___ Information ___
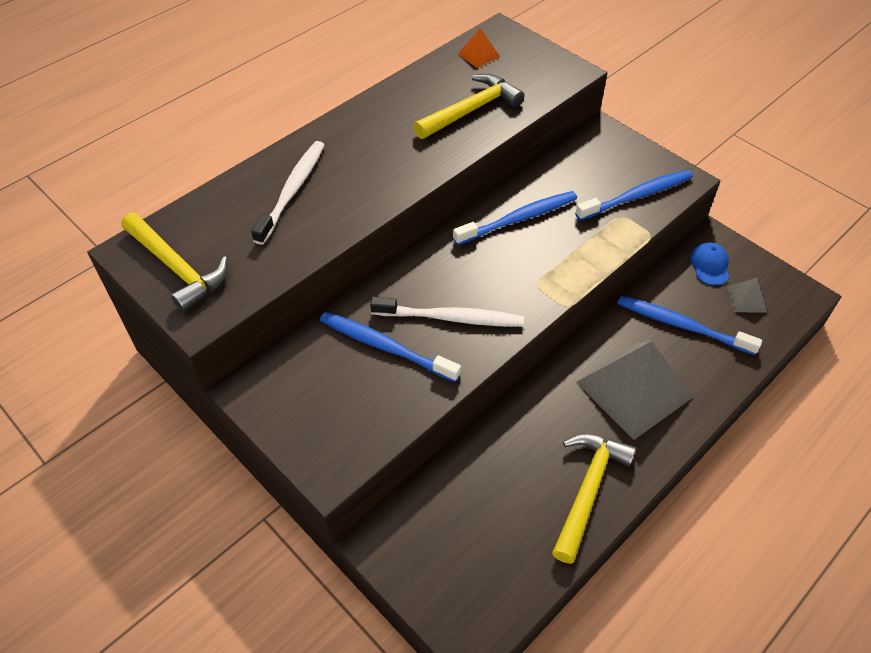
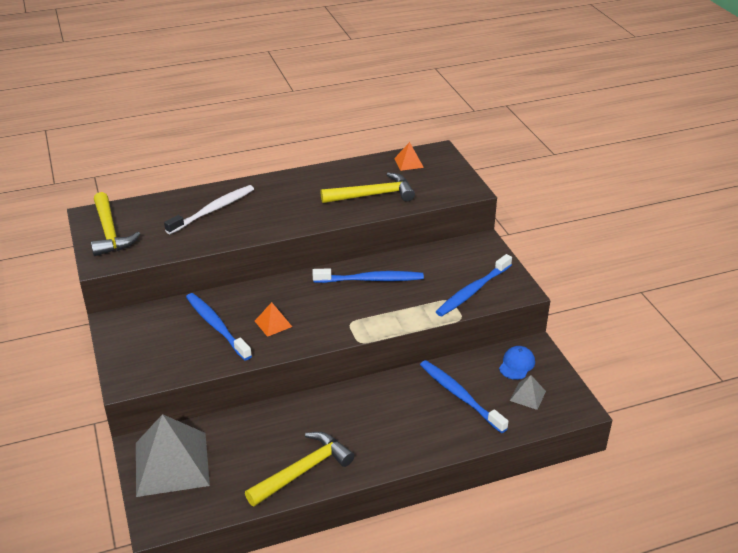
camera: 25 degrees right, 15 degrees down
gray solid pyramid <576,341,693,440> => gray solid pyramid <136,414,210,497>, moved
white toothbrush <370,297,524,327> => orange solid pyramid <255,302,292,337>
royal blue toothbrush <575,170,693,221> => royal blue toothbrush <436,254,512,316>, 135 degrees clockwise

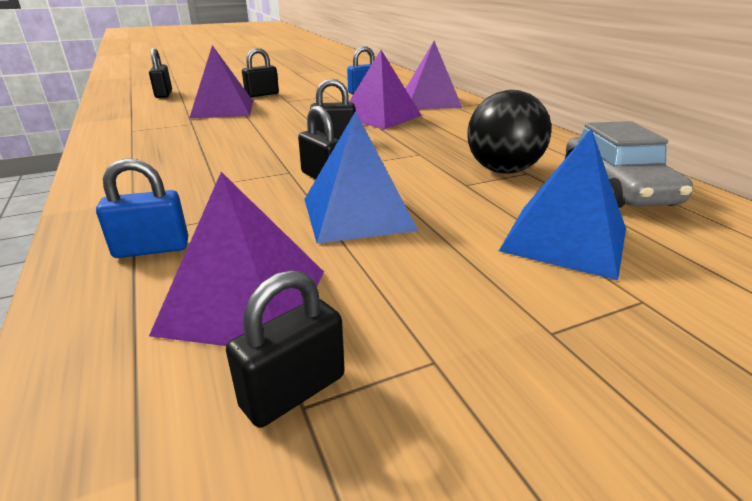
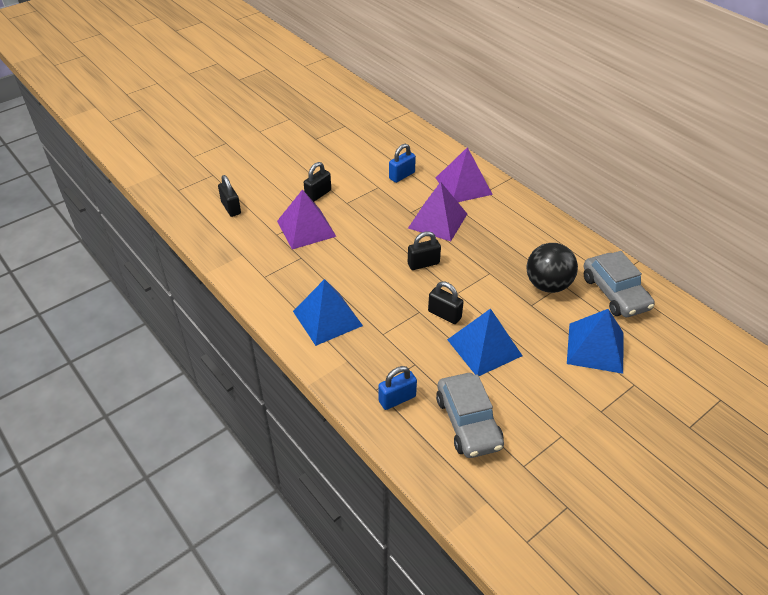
camera: 15 degrees left, 15 degrees up
nothing => royal blue solid pyramid <293,279,363,346>
royal purple solid pyramid <149,172,324,346> => gray automobile <436,373,504,458>
ebony small lock <226,270,345,428> => nothing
___
Directions for this task | An exact copy is needed of the entries above, starting at the line that holds "gray solid pyramid <576,341,693,440>" and stopping at the line that holds "royal purple solid", both kept; pictures stay out.

Task response |
gray solid pyramid <576,341,693,440> => gray solid pyramid <136,414,210,497>, moved
white toothbrush <370,297,524,327> => orange solid pyramid <255,302,292,337>
royal blue toothbrush <575,170,693,221> => royal blue toothbrush <436,254,512,316>, 135 degrees clockwise

camera: 15 degrees left, 15 degrees up
nothing => royal blue solid pyramid <293,279,363,346>
royal purple solid pyramid <149,172,324,346> => gray automobile <436,373,504,458>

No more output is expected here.